-- WORKING DATA --
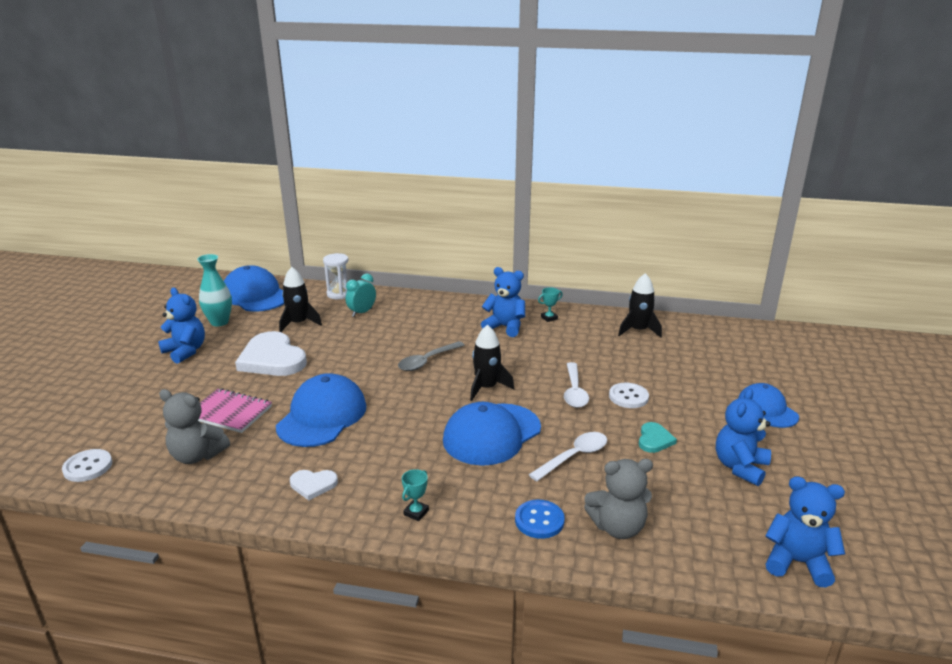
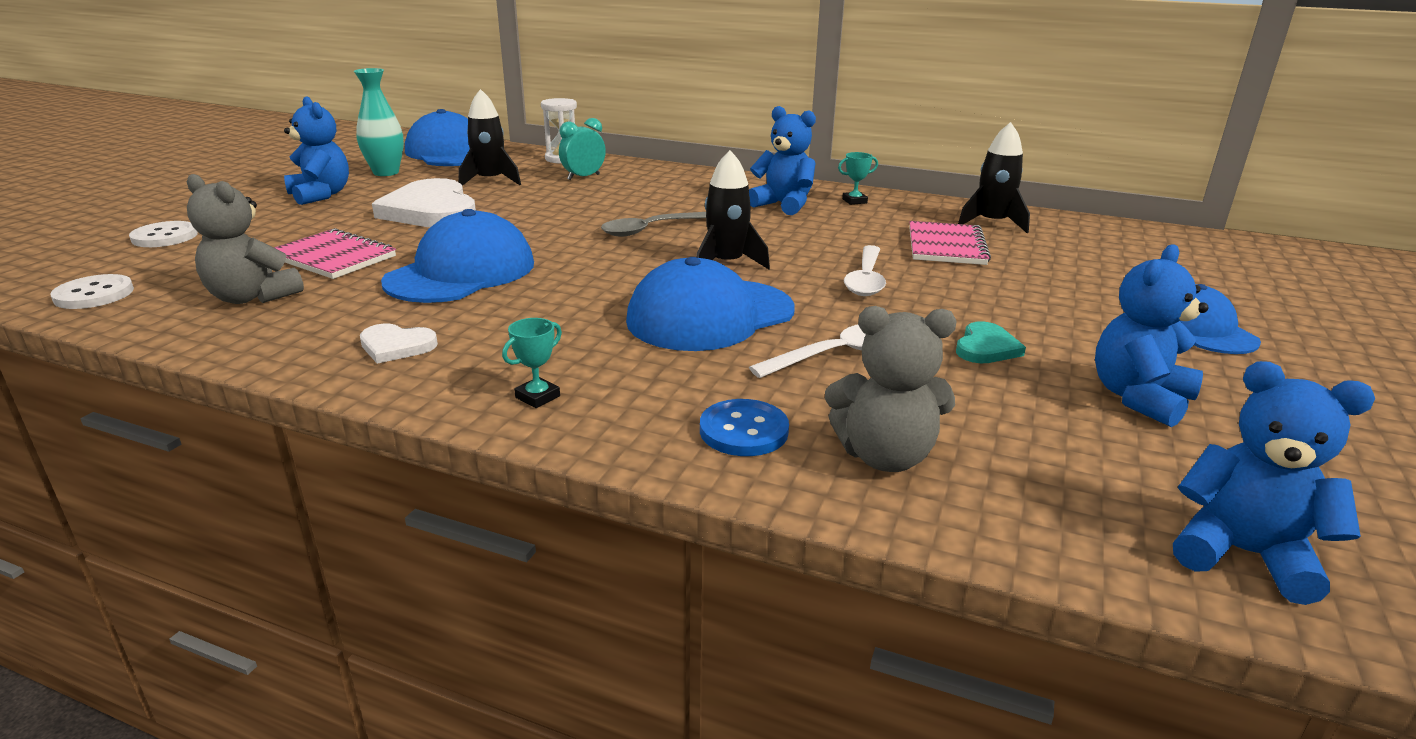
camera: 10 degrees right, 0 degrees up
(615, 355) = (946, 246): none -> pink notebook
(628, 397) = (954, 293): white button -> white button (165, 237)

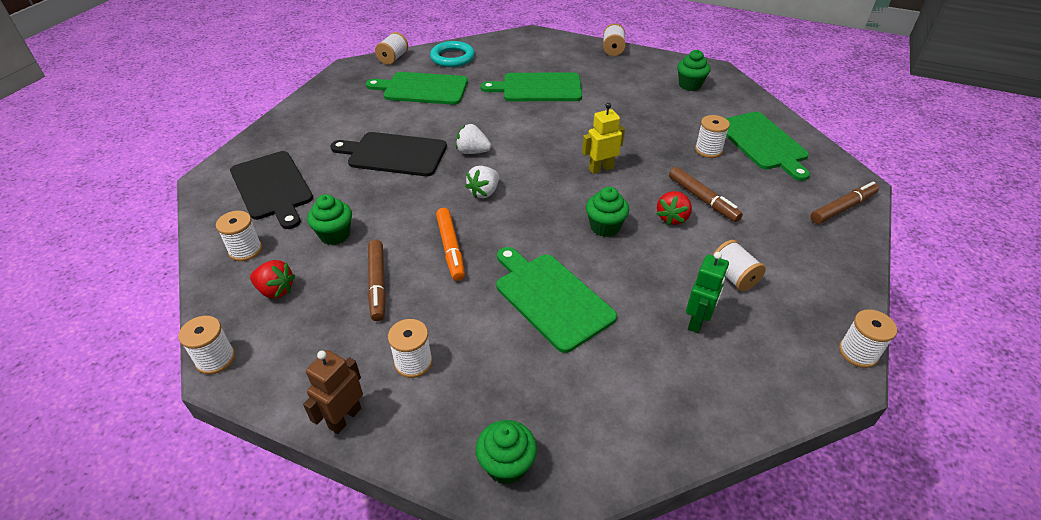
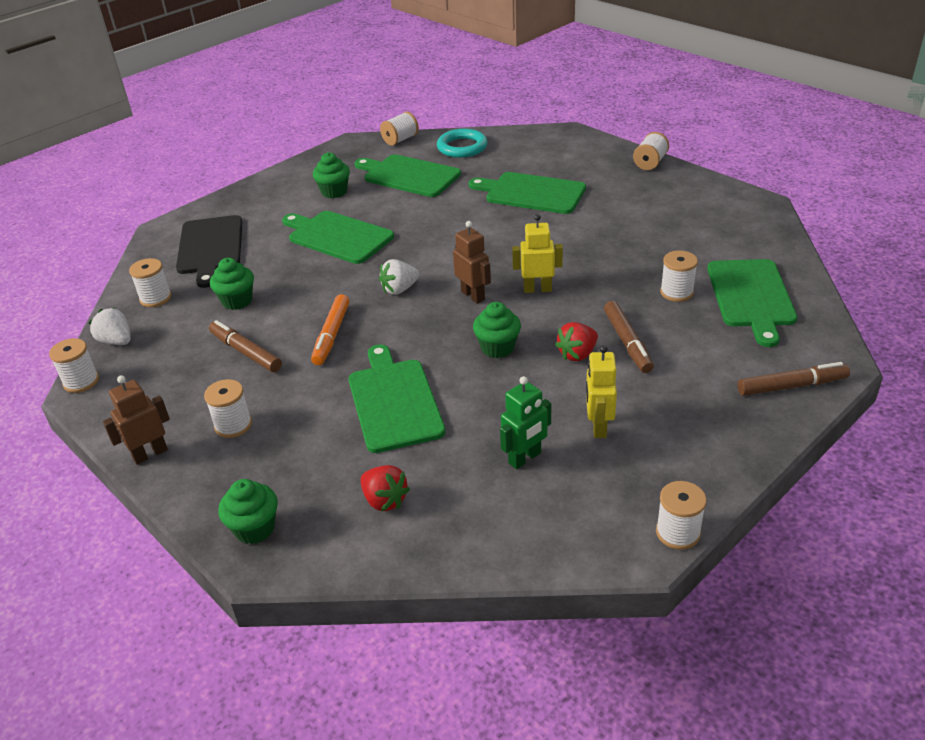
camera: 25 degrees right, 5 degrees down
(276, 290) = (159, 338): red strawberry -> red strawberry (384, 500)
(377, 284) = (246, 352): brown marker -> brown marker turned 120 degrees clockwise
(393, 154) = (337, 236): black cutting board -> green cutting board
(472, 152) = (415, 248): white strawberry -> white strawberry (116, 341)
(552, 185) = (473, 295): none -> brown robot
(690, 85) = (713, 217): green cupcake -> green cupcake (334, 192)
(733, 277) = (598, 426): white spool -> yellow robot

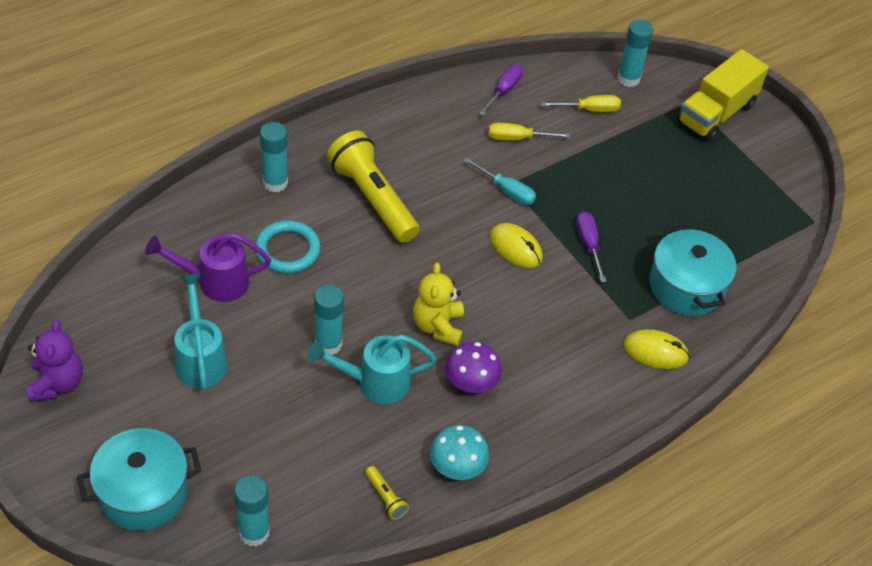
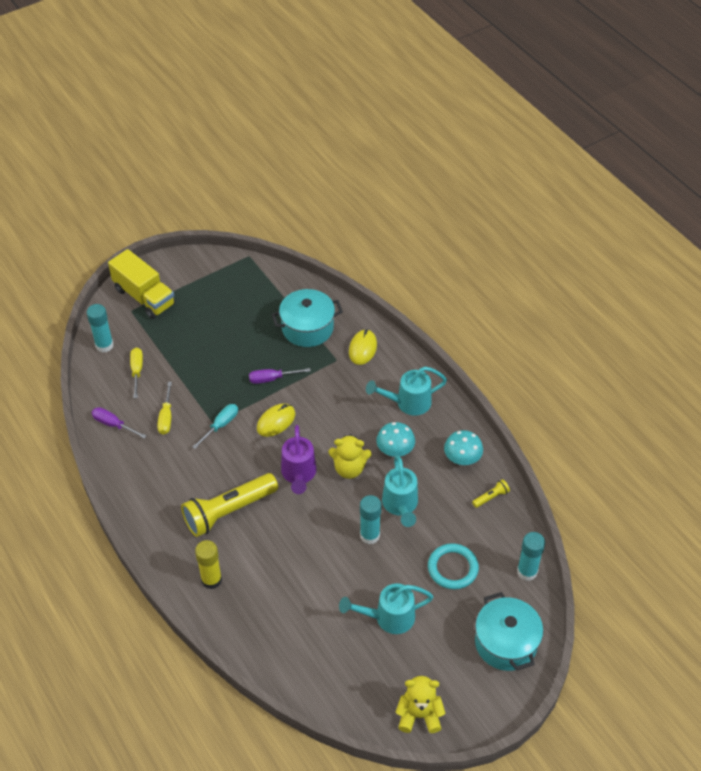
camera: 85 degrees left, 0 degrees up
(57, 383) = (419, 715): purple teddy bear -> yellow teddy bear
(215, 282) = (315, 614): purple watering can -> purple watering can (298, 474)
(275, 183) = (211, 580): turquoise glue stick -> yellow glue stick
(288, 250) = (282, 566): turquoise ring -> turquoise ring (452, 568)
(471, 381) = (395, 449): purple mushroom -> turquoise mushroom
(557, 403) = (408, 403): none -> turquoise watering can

-- WHAT TO PRODUCE --
Going down the listing above, begin printing at the line with "(276, 290) = (159, 338): red" and finish with the line with "(552, 185) = (473, 295): none -> brown robot", exactly as they appear.

-- YOUR SOLUTION --
(276, 290) = (159, 338): red strawberry -> red strawberry (384, 500)
(377, 284) = (246, 352): brown marker -> brown marker turned 120 degrees clockwise
(393, 154) = (337, 236): black cutting board -> green cutting board
(472, 152) = (415, 248): white strawberry -> white strawberry (116, 341)
(552, 185) = (473, 295): none -> brown robot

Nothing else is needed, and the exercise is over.